### Given exercise
Reproduce the part of the listing that opens with the line containing "cyan star: rotated" and closes with the line containing "orange rectangle at (24, 514): moved". Leave the pictures out.

-- Start --

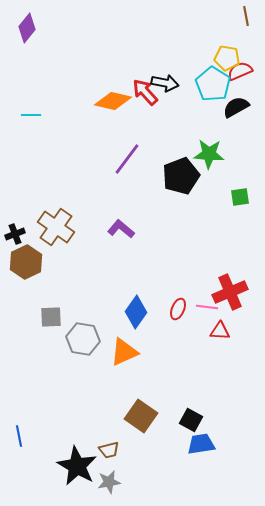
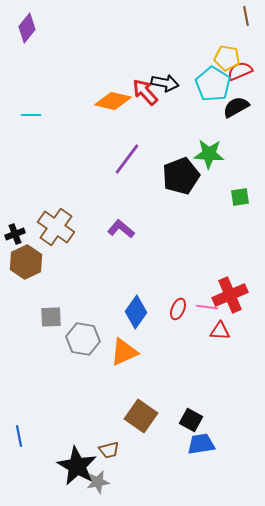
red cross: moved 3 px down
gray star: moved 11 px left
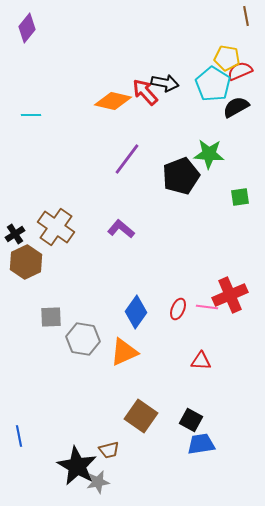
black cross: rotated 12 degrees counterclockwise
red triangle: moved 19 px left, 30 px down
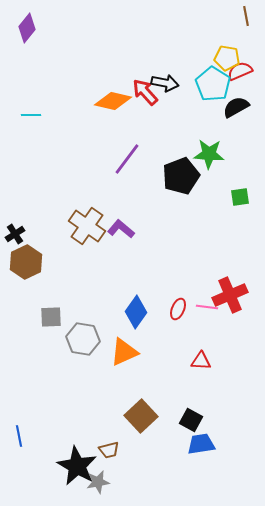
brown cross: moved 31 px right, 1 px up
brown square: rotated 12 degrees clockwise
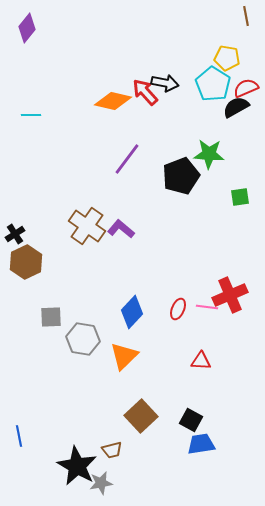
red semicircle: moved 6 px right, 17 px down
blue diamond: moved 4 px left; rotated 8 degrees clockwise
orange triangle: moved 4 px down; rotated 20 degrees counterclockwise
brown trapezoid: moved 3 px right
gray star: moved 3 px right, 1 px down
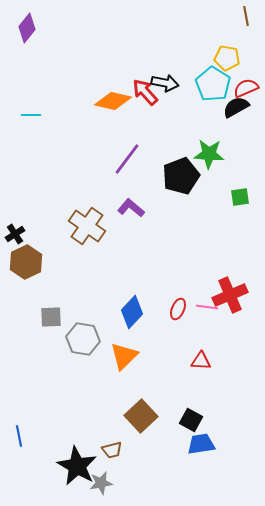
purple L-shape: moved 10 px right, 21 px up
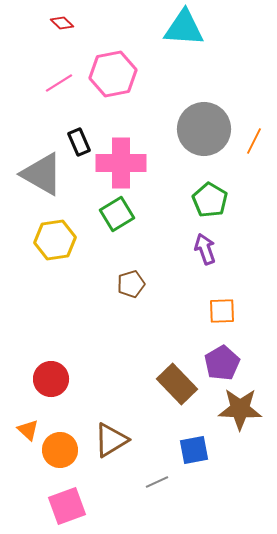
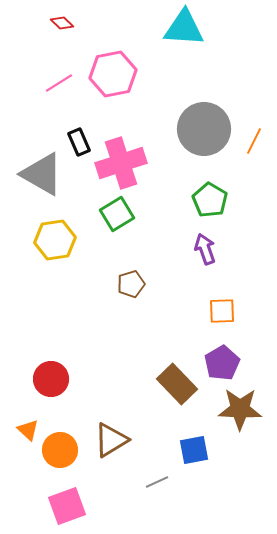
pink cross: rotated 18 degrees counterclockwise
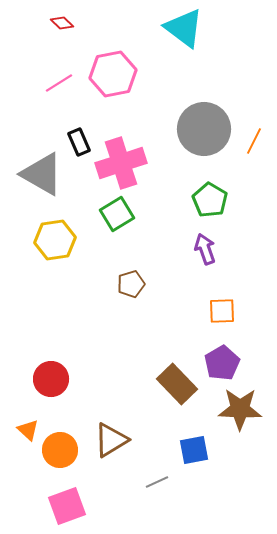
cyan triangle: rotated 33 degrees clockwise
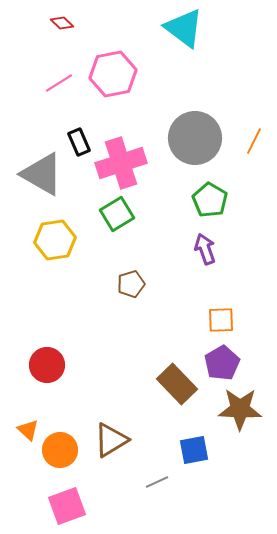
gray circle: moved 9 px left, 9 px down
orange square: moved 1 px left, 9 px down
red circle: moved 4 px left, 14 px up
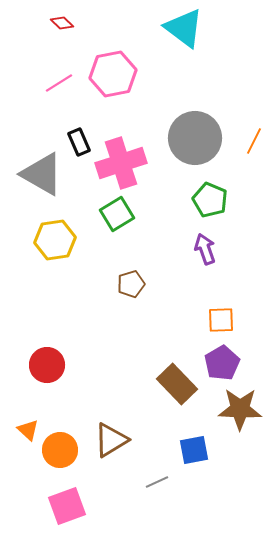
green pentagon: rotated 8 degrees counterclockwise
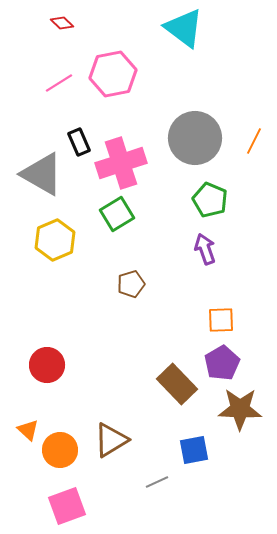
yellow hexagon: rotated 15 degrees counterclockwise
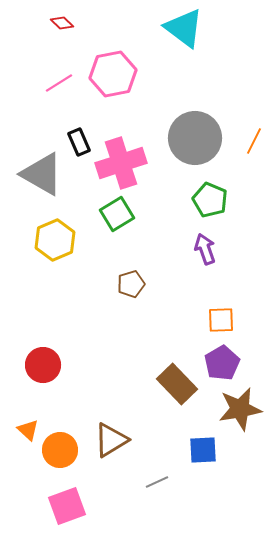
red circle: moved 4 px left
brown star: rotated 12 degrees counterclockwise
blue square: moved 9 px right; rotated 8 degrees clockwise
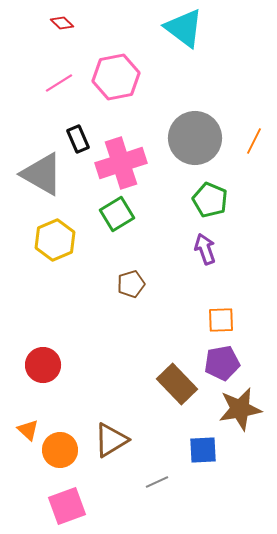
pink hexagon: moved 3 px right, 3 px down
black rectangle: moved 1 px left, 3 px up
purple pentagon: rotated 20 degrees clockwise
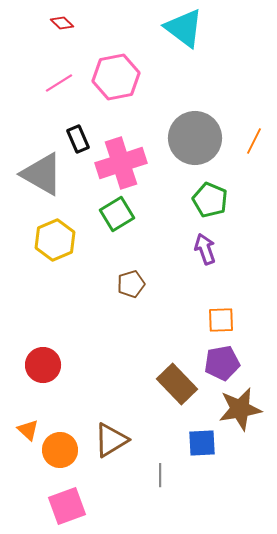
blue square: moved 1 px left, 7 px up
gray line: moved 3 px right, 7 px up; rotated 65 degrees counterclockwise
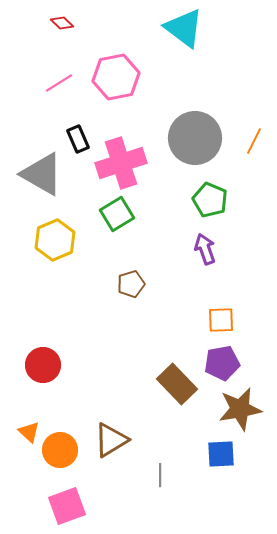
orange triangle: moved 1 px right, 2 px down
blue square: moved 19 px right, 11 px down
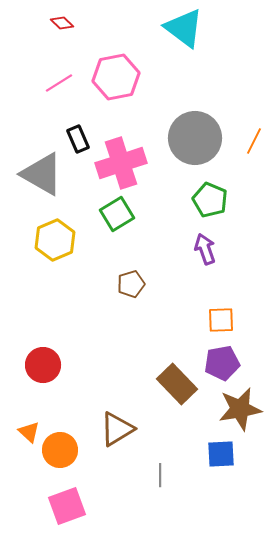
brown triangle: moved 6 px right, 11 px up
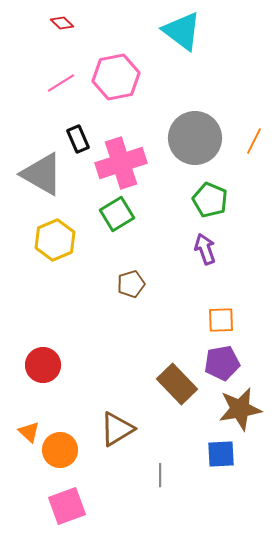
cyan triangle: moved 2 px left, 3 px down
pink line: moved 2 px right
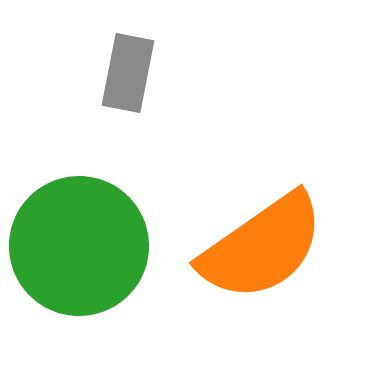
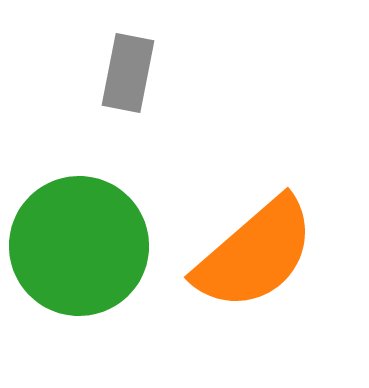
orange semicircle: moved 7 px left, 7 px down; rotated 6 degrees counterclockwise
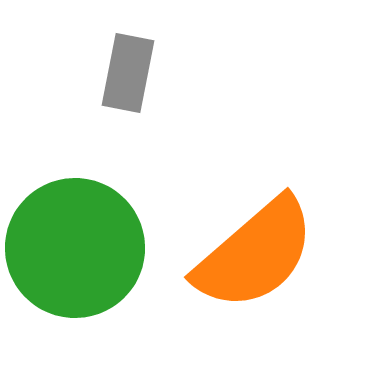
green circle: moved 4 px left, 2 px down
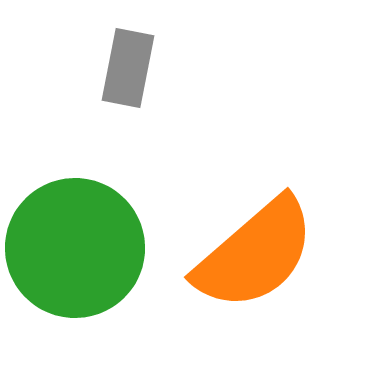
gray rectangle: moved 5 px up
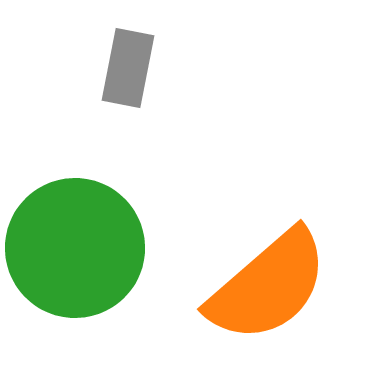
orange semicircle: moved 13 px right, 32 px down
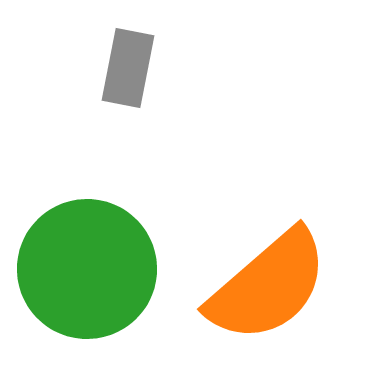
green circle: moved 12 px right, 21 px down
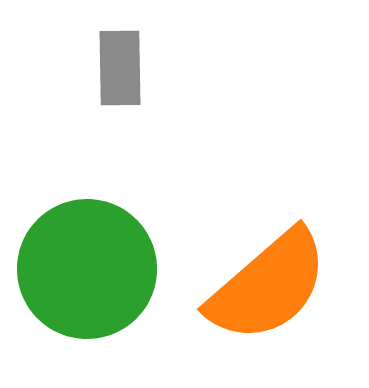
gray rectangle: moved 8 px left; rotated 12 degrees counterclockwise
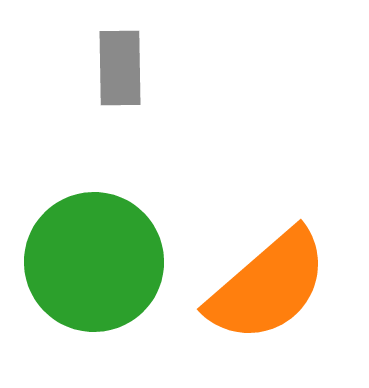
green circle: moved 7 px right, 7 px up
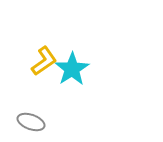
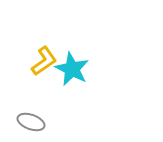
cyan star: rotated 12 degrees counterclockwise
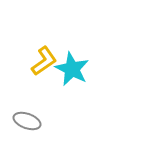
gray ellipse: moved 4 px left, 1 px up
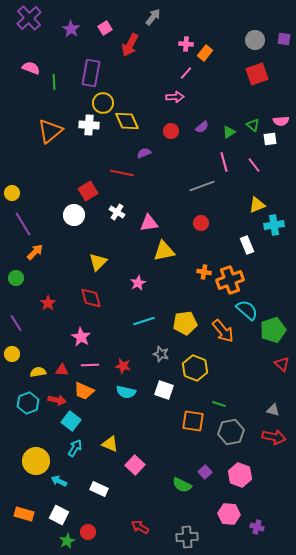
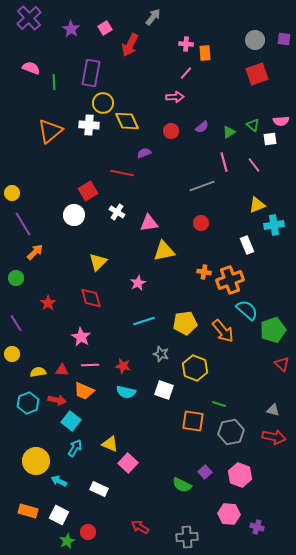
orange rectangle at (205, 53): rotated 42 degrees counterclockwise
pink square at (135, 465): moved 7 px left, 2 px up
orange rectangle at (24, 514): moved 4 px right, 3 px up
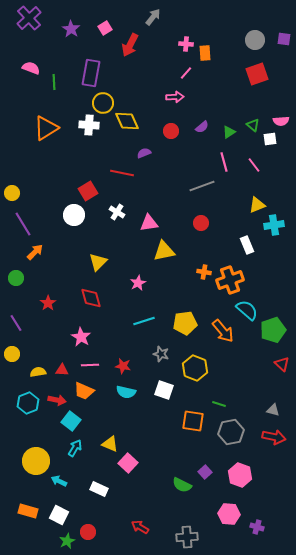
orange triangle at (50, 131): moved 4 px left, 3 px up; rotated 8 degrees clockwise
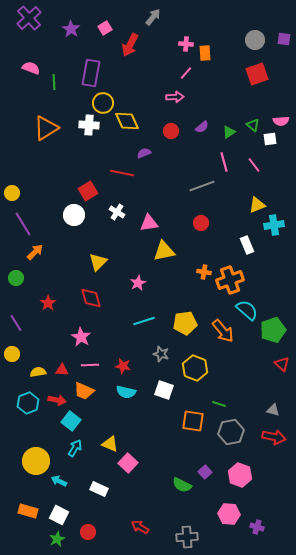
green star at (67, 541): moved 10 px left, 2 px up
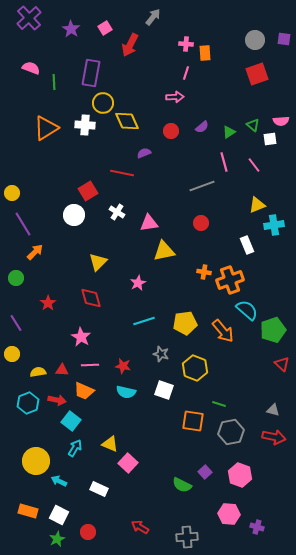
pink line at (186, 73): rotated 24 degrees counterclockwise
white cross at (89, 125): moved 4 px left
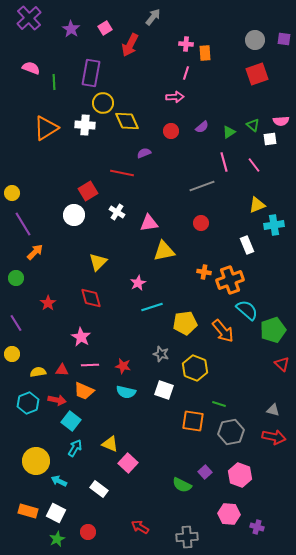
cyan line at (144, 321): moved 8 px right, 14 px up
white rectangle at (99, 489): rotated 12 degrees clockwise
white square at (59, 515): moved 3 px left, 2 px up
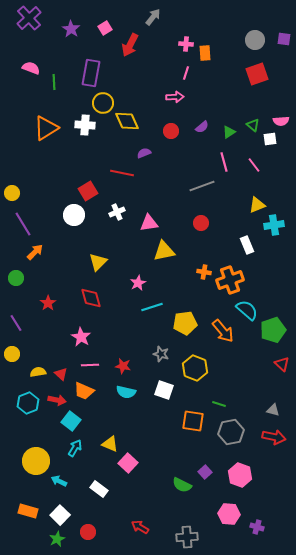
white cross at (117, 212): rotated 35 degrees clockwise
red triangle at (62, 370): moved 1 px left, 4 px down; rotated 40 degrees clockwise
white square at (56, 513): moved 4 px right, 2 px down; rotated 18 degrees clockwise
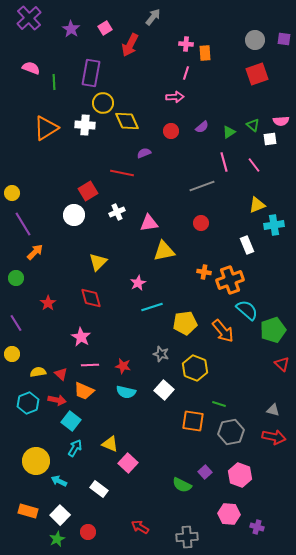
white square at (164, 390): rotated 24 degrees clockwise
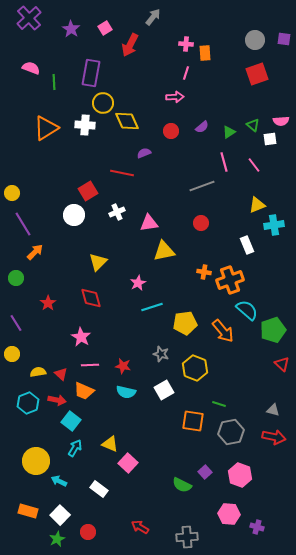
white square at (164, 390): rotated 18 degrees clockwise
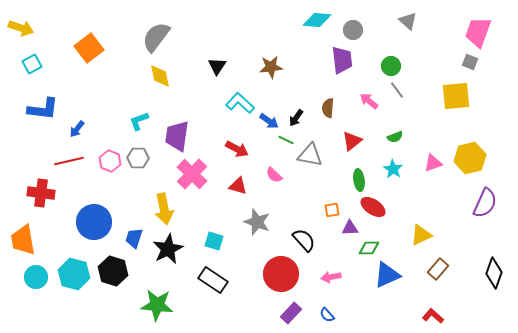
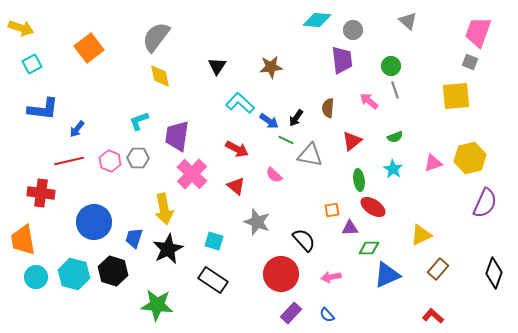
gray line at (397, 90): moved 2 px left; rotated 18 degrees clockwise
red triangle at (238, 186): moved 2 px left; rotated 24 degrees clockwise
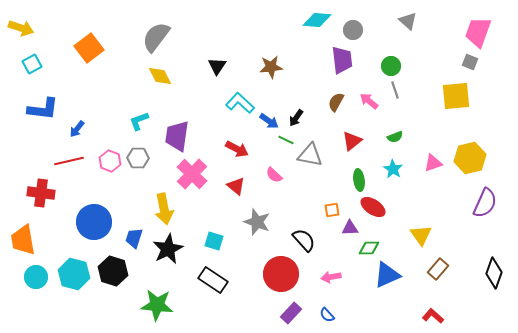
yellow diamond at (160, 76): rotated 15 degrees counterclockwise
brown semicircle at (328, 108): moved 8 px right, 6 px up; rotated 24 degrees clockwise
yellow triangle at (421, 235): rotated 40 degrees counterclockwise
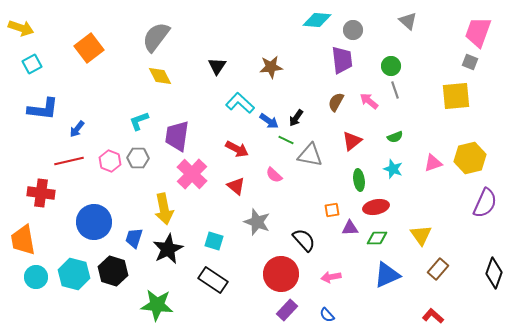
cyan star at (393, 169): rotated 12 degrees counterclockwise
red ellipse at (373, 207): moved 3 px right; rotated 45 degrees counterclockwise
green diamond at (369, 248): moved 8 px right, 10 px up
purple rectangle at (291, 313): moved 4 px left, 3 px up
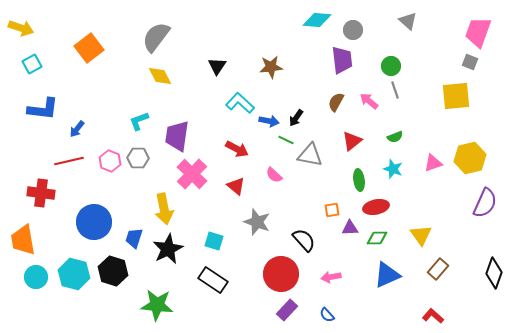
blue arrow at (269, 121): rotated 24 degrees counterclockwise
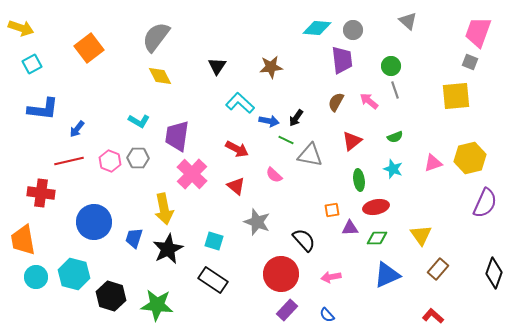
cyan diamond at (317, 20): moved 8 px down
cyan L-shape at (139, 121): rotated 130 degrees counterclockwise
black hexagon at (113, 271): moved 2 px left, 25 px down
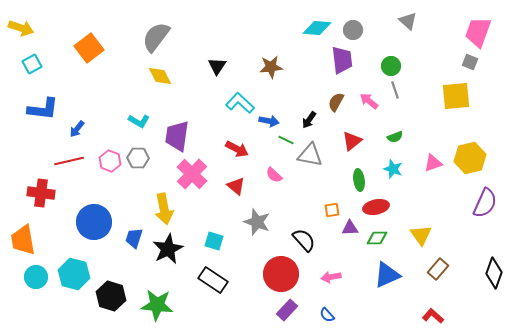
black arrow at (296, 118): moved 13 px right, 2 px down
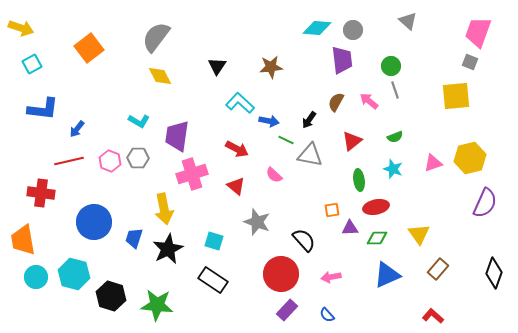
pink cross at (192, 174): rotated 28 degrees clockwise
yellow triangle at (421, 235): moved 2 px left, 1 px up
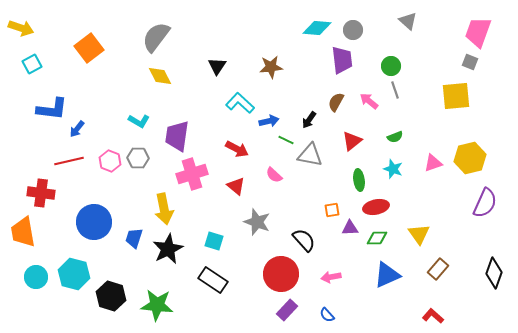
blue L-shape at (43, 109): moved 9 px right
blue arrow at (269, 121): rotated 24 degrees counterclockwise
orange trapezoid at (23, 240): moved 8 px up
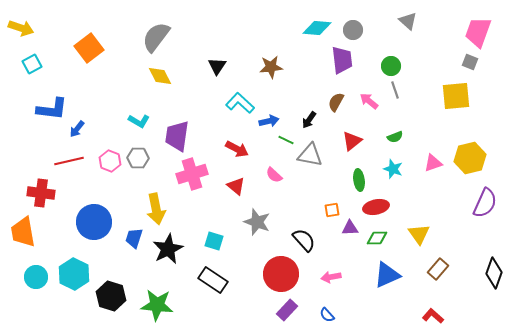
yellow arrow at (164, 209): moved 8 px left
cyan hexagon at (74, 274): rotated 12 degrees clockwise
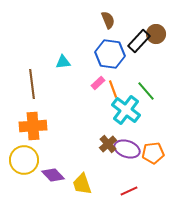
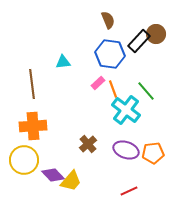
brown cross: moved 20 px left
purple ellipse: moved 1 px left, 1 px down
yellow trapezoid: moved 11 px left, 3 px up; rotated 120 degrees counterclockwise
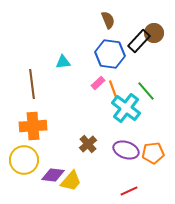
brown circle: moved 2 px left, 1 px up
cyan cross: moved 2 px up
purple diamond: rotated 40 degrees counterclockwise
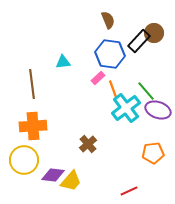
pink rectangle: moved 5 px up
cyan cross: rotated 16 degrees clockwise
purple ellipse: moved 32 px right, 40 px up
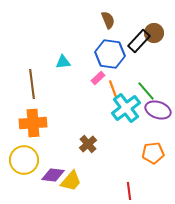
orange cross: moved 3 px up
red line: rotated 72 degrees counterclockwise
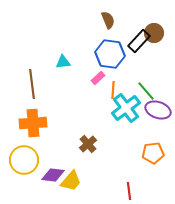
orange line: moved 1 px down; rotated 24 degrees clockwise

-- End --

### Complete response
cyan star: rotated 12 degrees counterclockwise
gray ellipse: moved 4 px left, 1 px up
orange rectangle at (205, 53): rotated 42 degrees counterclockwise
pink square at (135, 465): moved 7 px left, 2 px up
orange rectangle at (24, 514): moved 4 px right, 3 px up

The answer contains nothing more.